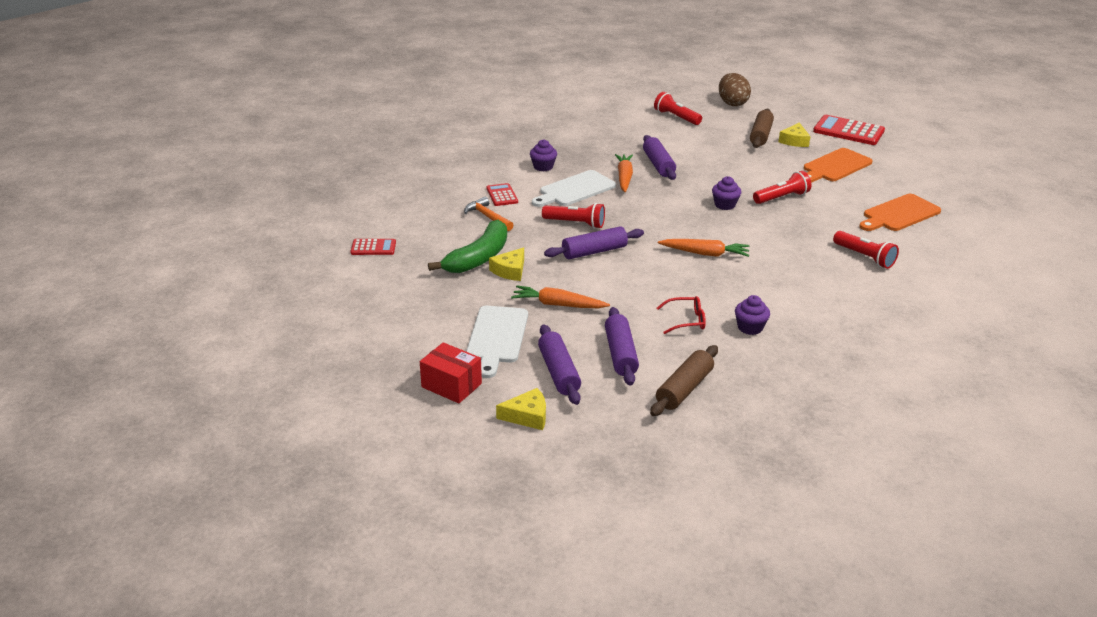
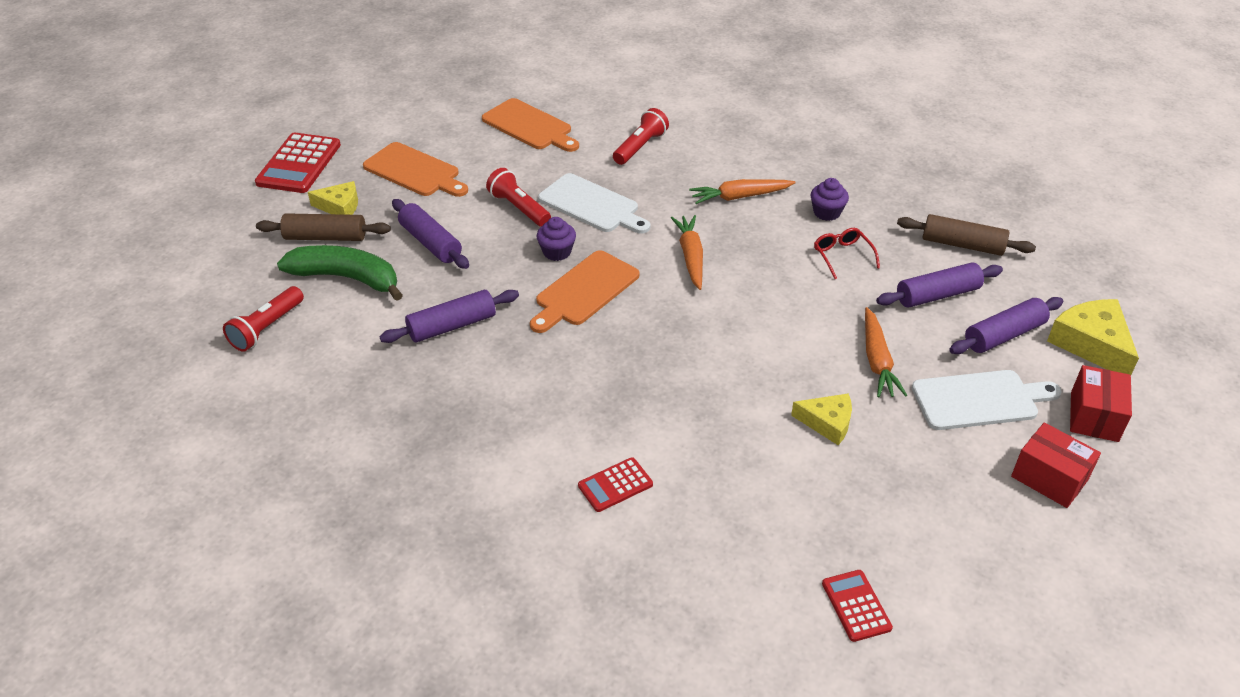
camera: 105 degrees left, 10 degrees up
green banana [428,220,507,273] -> green banana moved to [277,245,403,301]
orange hammer [464,197,514,231] -> none
yellow cheese [496,388,546,430] -> yellow cheese [1047,299,1139,375], size x1.56
purple cupcake [530,139,557,171] -> none
white cutting board [532,170,616,207] -> white cutting board moved to [538,173,650,234]
red flashlight [542,203,605,229] -> none
purple rolling pin [544,226,644,259] -> purple rolling pin moved to [392,199,469,269]
orange carrot [615,154,633,192] -> orange carrot moved to [689,179,796,204]
brown egg [719,73,751,106] -> none
none -> orange cutting board [530,250,639,333]
none -> red box [1011,422,1101,508]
•••••
» **EXERCISE DESCRIPTION**: Omit the pictures, then output every record exactly as given.

» **WRITTEN ANSWER**:
camera: 105 degrees left, 10 degrees up
green banana [428,220,507,273] -> green banana moved to [277,245,403,301]
orange hammer [464,197,514,231] -> none
yellow cheese [496,388,546,430] -> yellow cheese [1047,299,1139,375], size x1.56
purple cupcake [530,139,557,171] -> none
white cutting board [532,170,616,207] -> white cutting board moved to [538,173,650,234]
red flashlight [542,203,605,229] -> none
purple rolling pin [544,226,644,259] -> purple rolling pin moved to [392,199,469,269]
orange carrot [615,154,633,192] -> orange carrot moved to [689,179,796,204]
brown egg [719,73,751,106] -> none
none -> orange cutting board [530,250,639,333]
none -> red box [1011,422,1101,508]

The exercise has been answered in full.